GIVEN EXERCISE:
Report each line in the listing that contains the string "kern", copying every such line in full.

Data items:
>> START

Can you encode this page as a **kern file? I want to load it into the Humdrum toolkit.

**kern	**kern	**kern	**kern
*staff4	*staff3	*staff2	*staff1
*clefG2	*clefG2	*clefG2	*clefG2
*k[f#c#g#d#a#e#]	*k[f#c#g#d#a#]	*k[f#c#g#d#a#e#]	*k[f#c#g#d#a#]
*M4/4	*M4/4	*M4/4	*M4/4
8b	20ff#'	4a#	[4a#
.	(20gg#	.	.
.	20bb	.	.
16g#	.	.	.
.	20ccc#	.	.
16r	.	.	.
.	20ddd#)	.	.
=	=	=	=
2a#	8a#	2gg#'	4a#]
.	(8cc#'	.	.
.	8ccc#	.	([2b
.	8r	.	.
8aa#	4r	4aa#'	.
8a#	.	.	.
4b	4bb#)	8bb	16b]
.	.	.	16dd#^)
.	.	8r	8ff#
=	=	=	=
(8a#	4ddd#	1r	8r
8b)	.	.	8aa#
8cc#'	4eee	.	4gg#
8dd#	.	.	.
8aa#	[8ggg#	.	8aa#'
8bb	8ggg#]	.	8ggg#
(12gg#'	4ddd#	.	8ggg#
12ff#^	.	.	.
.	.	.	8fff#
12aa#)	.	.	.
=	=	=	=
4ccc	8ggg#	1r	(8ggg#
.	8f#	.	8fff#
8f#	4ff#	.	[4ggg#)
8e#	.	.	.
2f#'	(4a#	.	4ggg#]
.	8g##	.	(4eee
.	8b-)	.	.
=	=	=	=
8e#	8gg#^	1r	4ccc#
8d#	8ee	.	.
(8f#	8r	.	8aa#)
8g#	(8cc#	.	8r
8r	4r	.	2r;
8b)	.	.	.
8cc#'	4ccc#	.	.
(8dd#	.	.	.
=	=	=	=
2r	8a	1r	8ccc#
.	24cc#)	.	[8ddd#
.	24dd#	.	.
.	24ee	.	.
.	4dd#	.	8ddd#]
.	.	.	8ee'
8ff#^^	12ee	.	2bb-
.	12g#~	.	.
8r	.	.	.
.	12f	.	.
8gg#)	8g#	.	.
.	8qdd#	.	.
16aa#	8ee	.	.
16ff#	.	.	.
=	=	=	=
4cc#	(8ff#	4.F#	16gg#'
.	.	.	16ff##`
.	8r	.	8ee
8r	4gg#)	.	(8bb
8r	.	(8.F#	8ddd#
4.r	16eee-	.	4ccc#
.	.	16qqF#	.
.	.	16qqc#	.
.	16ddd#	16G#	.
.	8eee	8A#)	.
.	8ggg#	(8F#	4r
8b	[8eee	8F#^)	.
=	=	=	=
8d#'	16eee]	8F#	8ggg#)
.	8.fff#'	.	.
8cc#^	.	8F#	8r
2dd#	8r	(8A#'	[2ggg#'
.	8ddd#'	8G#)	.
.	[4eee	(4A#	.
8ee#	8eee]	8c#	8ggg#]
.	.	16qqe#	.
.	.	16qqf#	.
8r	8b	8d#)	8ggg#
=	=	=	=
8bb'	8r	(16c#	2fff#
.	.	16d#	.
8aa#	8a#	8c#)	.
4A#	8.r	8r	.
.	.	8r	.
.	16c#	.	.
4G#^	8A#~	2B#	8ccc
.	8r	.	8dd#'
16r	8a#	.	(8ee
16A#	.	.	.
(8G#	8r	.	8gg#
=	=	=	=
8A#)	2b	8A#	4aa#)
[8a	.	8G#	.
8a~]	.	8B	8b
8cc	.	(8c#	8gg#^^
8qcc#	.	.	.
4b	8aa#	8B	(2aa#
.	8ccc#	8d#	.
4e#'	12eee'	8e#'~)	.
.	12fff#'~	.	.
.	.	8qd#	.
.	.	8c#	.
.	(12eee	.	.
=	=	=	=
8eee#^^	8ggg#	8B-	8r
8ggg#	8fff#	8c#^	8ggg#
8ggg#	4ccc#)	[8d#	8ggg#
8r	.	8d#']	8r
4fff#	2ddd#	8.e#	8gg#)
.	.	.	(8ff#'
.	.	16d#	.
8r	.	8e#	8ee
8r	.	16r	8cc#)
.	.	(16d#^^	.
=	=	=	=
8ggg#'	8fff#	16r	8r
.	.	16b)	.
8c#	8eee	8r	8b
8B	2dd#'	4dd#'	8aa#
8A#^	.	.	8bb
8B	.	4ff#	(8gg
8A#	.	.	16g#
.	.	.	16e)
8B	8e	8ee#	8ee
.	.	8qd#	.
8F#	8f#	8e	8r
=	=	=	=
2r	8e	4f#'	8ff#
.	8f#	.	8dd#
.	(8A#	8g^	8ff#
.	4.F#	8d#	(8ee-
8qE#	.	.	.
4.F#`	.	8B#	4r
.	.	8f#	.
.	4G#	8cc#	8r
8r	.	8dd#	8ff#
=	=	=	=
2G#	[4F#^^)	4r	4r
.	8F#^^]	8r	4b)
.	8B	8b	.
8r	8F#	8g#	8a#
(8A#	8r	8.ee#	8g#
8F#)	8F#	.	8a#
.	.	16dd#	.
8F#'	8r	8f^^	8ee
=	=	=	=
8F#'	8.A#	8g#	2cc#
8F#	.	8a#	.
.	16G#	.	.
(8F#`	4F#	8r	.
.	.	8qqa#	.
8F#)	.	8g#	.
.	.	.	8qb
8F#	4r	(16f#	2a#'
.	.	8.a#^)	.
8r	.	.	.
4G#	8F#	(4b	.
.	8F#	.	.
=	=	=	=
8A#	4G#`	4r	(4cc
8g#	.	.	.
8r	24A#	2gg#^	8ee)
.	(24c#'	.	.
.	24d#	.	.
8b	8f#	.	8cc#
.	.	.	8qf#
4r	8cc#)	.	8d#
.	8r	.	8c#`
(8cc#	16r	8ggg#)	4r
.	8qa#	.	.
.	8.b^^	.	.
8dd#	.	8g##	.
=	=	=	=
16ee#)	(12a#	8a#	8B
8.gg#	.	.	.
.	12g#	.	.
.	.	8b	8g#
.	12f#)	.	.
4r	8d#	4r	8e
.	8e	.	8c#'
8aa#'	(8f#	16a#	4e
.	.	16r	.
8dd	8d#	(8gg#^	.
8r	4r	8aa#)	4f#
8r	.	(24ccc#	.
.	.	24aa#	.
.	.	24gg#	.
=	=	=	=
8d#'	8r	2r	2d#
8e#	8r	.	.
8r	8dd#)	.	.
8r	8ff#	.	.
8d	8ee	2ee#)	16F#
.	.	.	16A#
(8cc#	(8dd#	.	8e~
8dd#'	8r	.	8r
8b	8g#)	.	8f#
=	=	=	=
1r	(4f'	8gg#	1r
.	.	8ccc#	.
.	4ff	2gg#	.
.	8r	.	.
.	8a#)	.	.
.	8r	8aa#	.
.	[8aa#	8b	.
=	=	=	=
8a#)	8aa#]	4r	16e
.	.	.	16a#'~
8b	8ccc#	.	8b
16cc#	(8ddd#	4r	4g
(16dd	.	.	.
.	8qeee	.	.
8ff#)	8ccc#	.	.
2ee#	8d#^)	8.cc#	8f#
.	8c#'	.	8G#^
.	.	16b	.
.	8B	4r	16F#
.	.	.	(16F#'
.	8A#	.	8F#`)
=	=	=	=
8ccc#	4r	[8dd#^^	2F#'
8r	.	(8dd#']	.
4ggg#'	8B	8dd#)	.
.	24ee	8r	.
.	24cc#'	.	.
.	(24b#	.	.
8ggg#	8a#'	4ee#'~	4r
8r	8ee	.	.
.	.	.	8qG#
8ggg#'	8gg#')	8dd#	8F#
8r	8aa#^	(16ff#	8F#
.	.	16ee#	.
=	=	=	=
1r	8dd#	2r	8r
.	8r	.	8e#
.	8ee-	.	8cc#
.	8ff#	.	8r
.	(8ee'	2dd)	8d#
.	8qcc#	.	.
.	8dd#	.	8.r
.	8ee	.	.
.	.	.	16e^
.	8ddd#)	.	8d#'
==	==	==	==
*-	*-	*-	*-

>> END

RESPONSE:
Can you encode this page as a **kern file? I want to load it into the Humdrum toolkit.
**kern	**kern	**kern	**kern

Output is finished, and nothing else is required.